*** Source material Section Begins ***
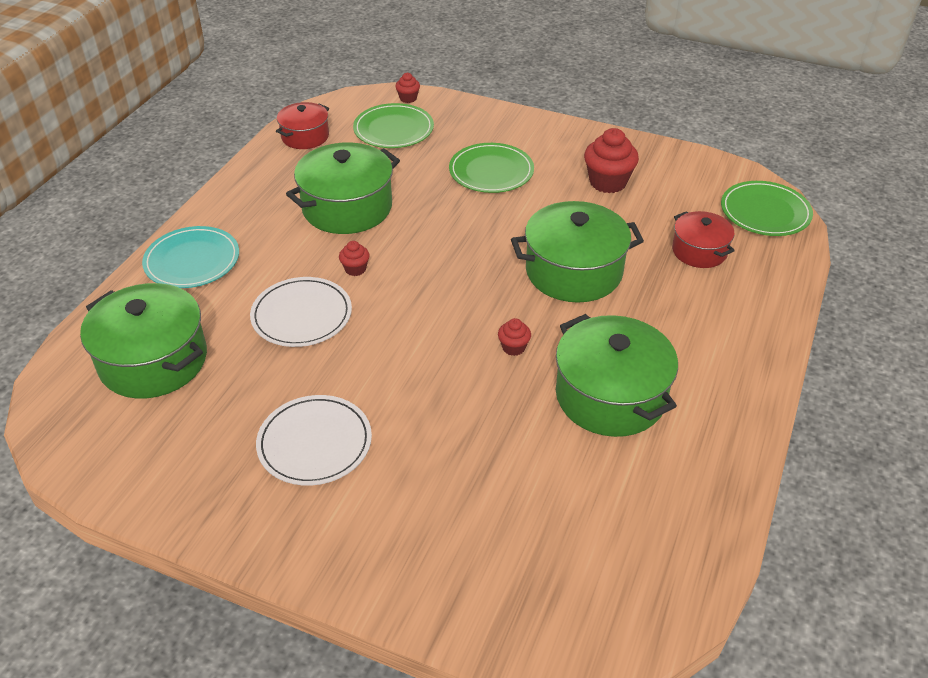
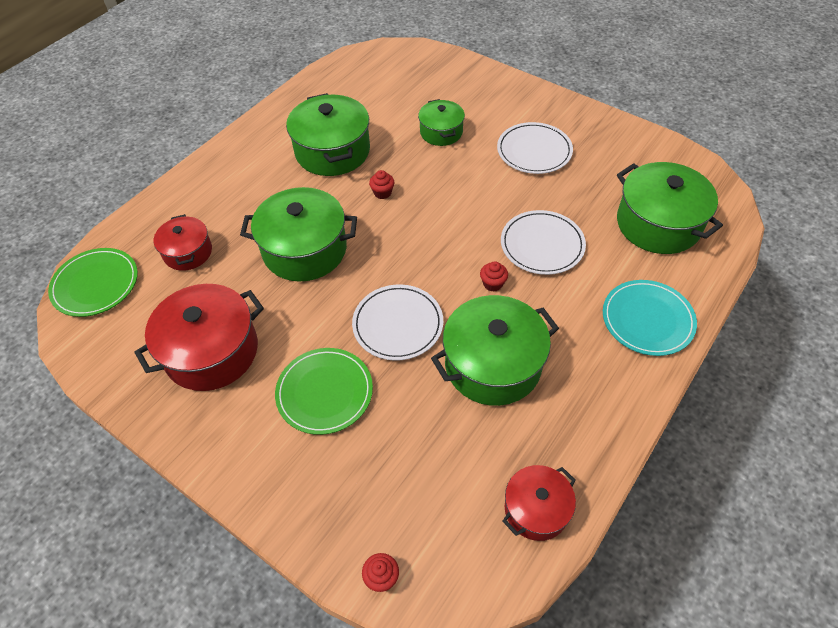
camera: 165 degrees left, 10 degrees up
(393, 129) = (417, 500): green plate -> none
(445, 223) = (398, 324): none -> white plate
(462, 454) = (441, 132): none -> green pot
(608, 182) = (211, 351): red cupcake -> red pot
*** Source material Section Ends ***
About this task >> Where a record holds a picture, skip the picture and copy everything else exactly.

Exercise response >>
camera: 165 degrees left, 10 degrees up
(393, 129) = (417, 500): green plate -> none
(445, 223) = (398, 324): none -> white plate
(462, 454) = (441, 132): none -> green pot
(608, 182) = (211, 351): red cupcake -> red pot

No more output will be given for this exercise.